*Problem details*
Check each line of the listing for the string "right". Copy those where it appears.

*Task data*
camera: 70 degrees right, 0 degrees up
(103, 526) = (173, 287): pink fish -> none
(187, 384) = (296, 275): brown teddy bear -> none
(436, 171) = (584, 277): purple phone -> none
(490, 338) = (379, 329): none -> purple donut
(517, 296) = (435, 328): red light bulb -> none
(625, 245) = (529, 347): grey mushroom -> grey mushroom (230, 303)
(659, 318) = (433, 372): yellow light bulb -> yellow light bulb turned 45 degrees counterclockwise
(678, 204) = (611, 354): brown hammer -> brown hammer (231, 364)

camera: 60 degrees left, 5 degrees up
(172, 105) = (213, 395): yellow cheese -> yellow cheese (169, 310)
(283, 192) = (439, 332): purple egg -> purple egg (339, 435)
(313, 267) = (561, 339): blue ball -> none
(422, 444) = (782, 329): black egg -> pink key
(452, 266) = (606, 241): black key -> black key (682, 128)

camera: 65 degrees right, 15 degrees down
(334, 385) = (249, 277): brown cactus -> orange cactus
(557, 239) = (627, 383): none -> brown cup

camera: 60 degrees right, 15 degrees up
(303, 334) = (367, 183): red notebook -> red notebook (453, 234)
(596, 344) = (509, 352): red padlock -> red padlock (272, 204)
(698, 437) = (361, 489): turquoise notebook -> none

*Result below*
camera: 70 degrees right, 0 degrees up
camera: 65 degrees right, 15 degrees down
camera: 60 degrees right, 15 degrees up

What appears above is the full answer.